■ WHAT THE EXERCISE ASKS: Starting at the line that contains "353, 256, 452>", write out every line through the end of the records exactly as it stands, and leave out all pictures.

----------------------------------------

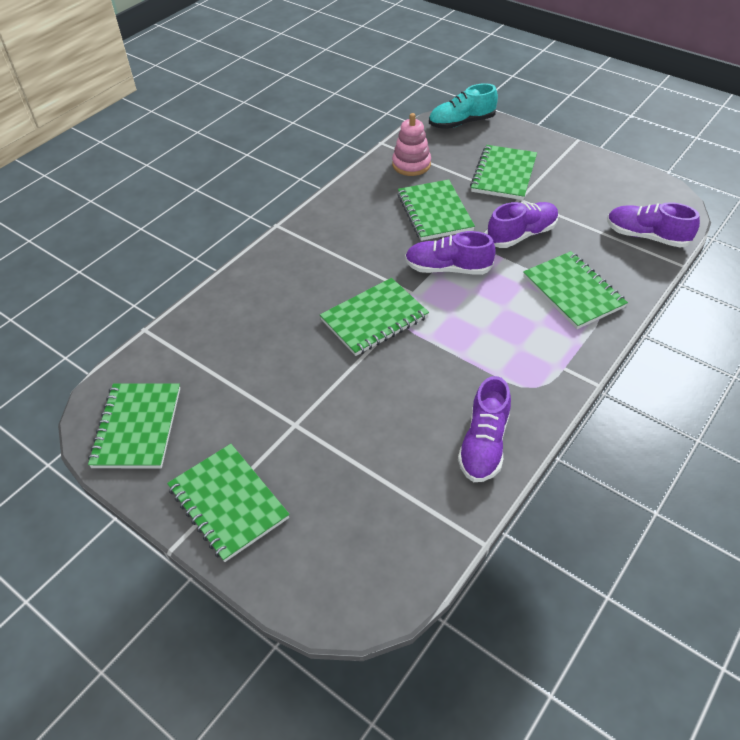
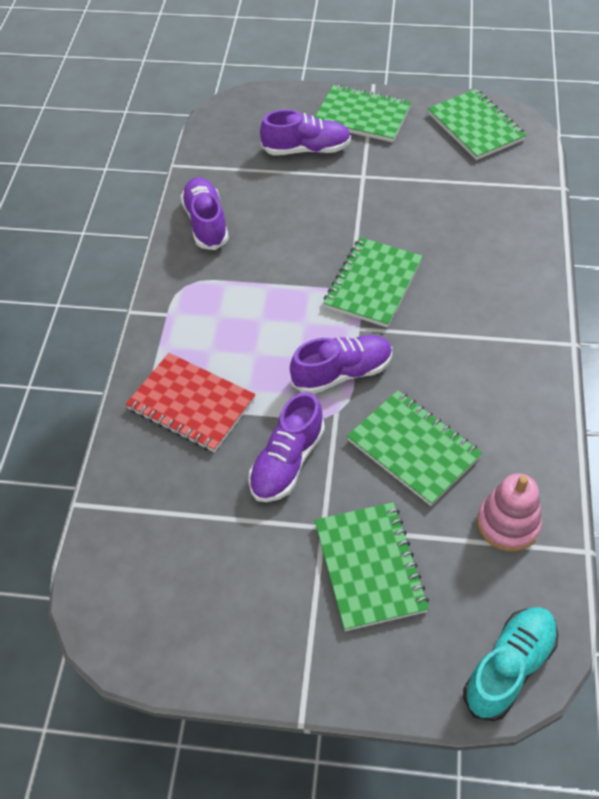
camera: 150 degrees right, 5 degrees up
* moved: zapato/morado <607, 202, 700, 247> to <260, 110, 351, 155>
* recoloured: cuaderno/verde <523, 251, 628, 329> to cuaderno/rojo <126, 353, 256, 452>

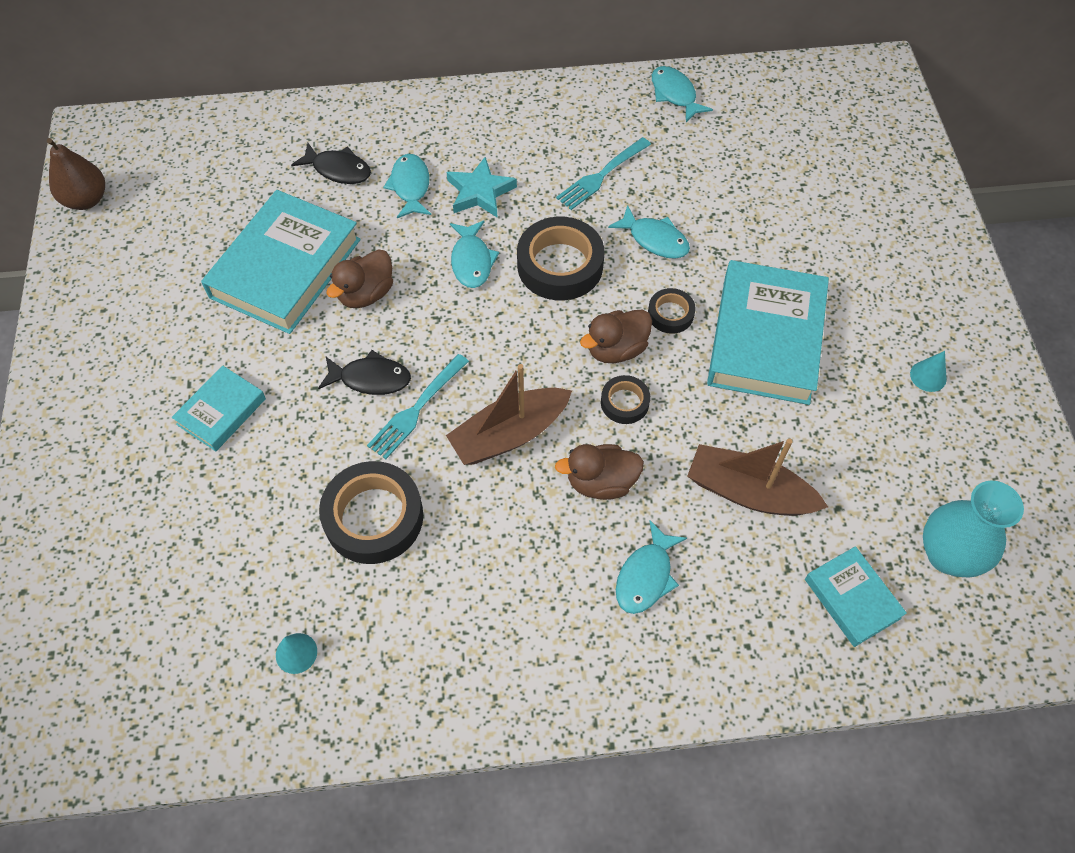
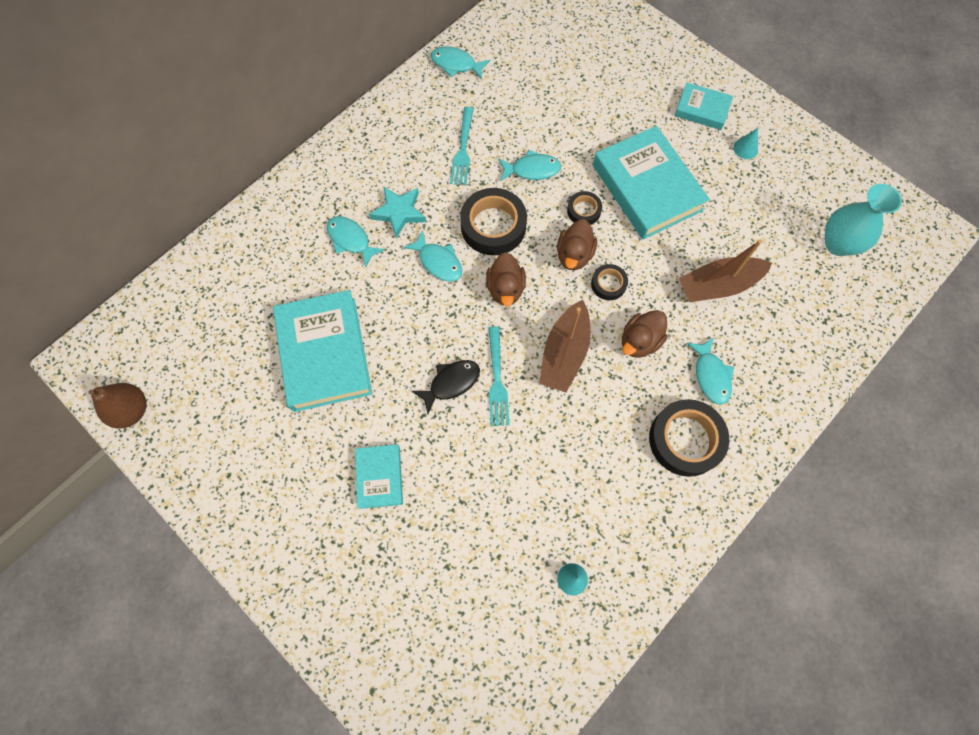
camera: 40 degrees left, 10 degrees up
* removed: pez/negro <291, 143, 371, 184>
* moved: pato/marrón <326, 249, 393, 308> to <486, 252, 526, 306>
* moved: cinta adhesiva/negro <319, 461, 423, 564> to <649, 399, 729, 477>
* moved: libro/turquesa <805, 546, 907, 647> to <675, 82, 733, 130>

----------------------------------------

■ ANSWER TO THIS TASK:
* recoloured: cuaderno/verde <523, 251, 628, 329> to cuaderno/rojo <126, 353, 256, 452>

camera: 40 degrees left, 10 degrees up
* removed: pez/negro <291, 143, 371, 184>
* moved: pato/marrón <326, 249, 393, 308> to <486, 252, 526, 306>
* moved: cinta adhesiva/negro <319, 461, 423, 564> to <649, 399, 729, 477>
* moved: libro/turquesa <805, 546, 907, 647> to <675, 82, 733, 130>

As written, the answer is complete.